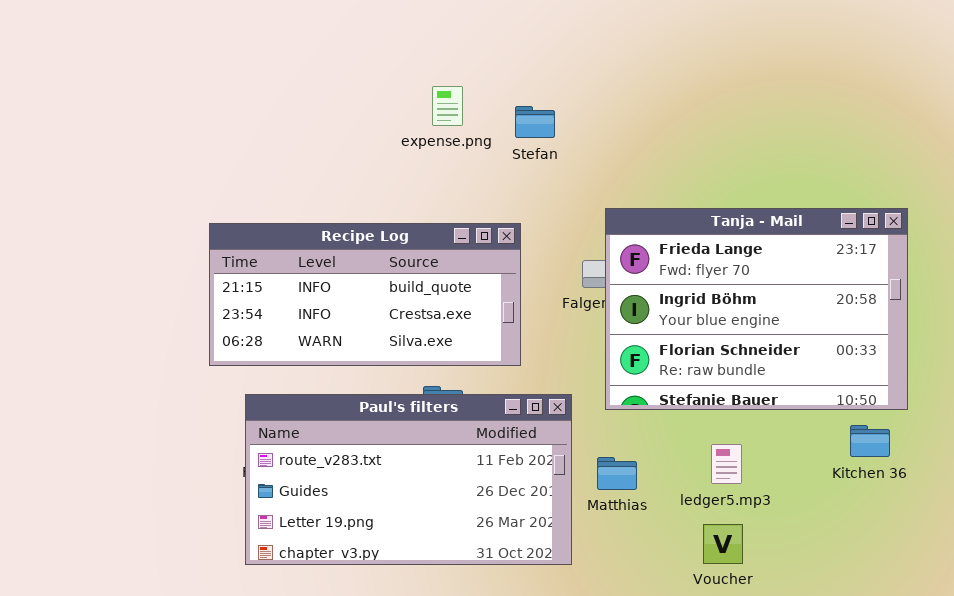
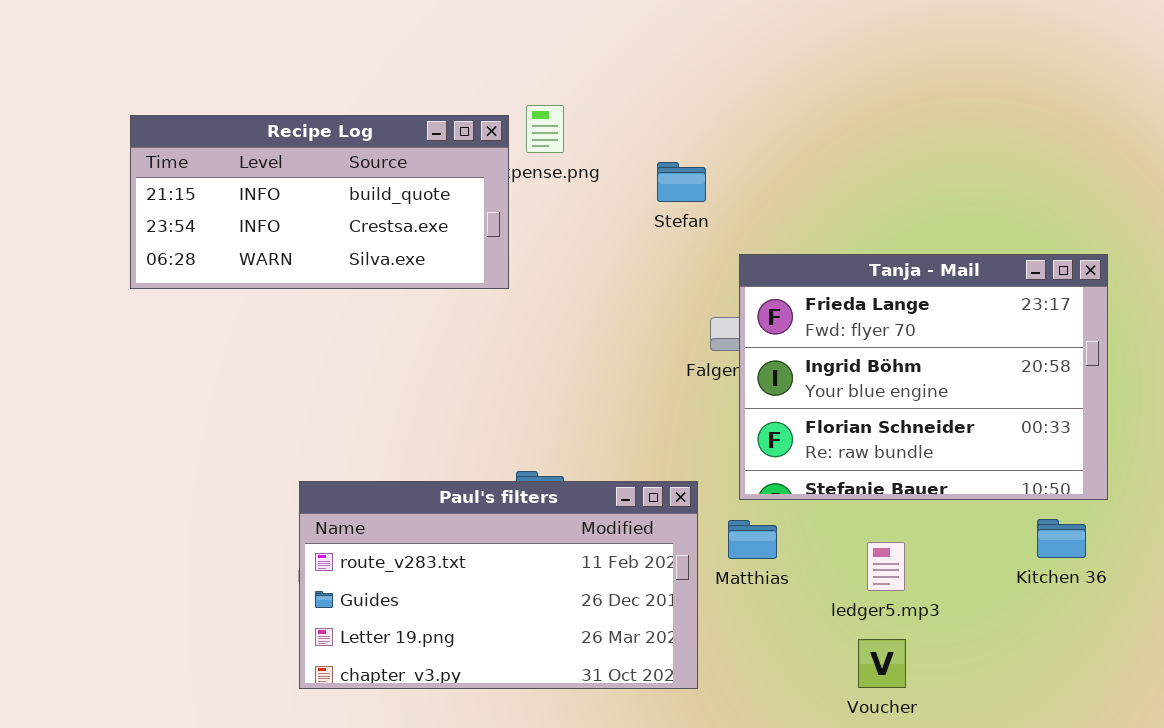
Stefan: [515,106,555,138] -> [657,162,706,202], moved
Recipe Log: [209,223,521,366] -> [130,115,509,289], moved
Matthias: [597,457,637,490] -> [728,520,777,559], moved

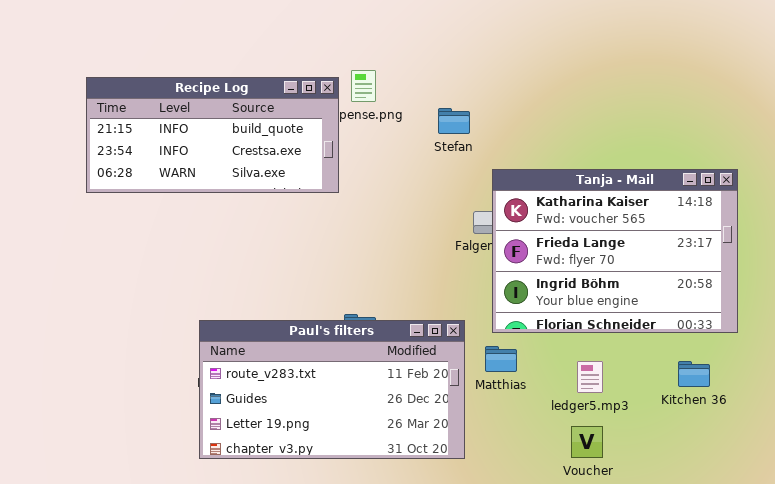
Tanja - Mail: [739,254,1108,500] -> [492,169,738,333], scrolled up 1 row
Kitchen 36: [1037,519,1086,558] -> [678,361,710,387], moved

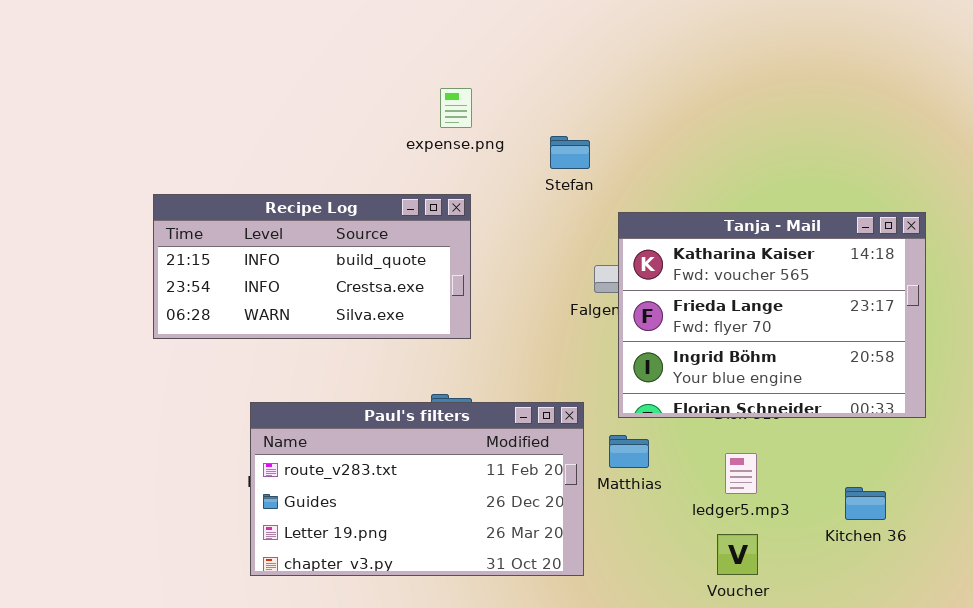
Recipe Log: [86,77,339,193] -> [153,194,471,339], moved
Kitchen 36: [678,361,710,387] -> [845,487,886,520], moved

> Task to carry out: Quote every entry exactly, with the pictures omitted.

> Response area:
Stefan: [515,106,555,138] -> [657,162,706,202], moved
Recipe Log: [209,223,521,366] -> [130,115,509,289], moved
Matthias: [597,457,637,490] -> [728,520,777,559], moved

Tanja - Mail: [739,254,1108,500] -> [492,169,738,333], scrolled up 1 row
Kitchen 36: [1037,519,1086,558] -> [678,361,710,387], moved

Recipe Log: [86,77,339,193] -> [153,194,471,339], moved
Kitchen 36: [678,361,710,387] -> [845,487,886,520], moved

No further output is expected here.